WRITTEN TASK: Using the records below, quote only the span that opens with the line containing "black mushroom: 5 -> 4" and closes with the line containing "turquoise watering can: 0 -> 2", exactly and inclusively.

DATA FOR PROCESSING:
--------------------

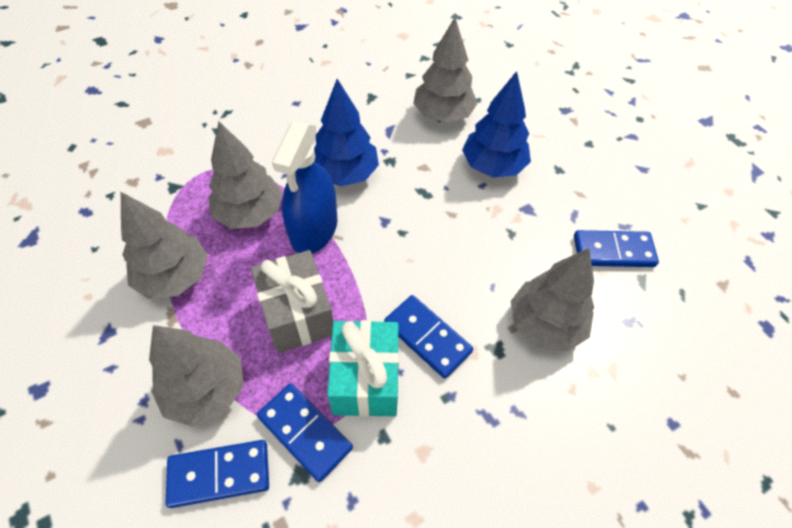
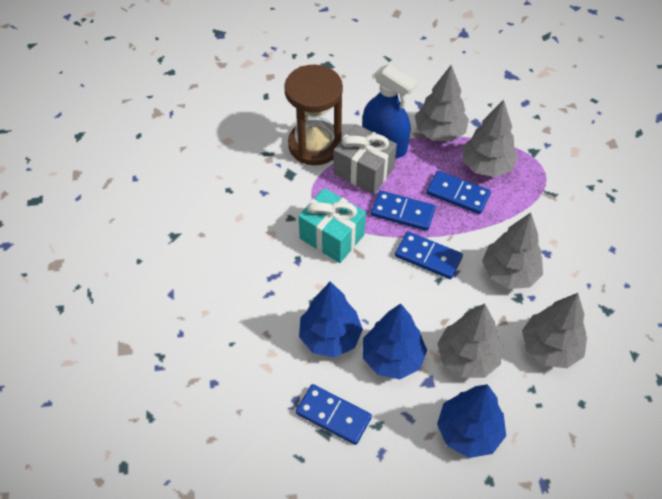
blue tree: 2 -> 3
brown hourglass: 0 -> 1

--------------------

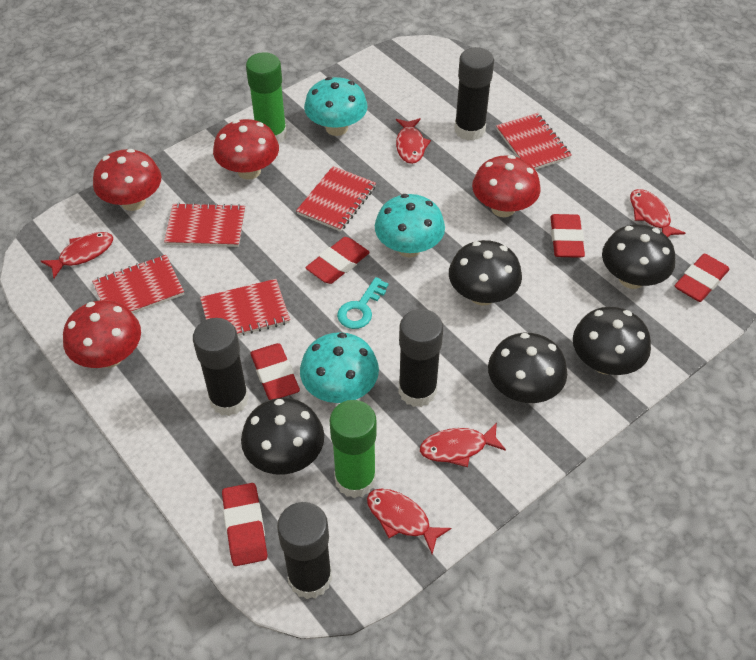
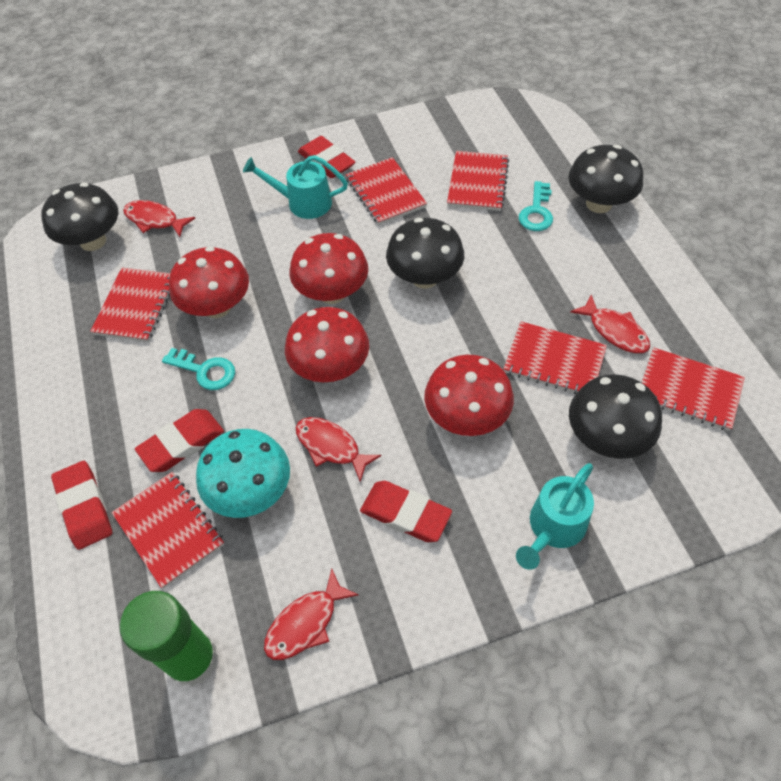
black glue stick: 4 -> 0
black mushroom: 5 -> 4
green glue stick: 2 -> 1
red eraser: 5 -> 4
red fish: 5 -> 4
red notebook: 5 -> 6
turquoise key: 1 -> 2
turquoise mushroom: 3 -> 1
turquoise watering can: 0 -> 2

--------------------

SOLUTION TO THIS EXERCISE:
black mushroom: 5 -> 4
green glue stick: 2 -> 1
red eraser: 5 -> 4
red fish: 5 -> 4
red notebook: 5 -> 6
turquoise key: 1 -> 2
turquoise mushroom: 3 -> 1
turquoise watering can: 0 -> 2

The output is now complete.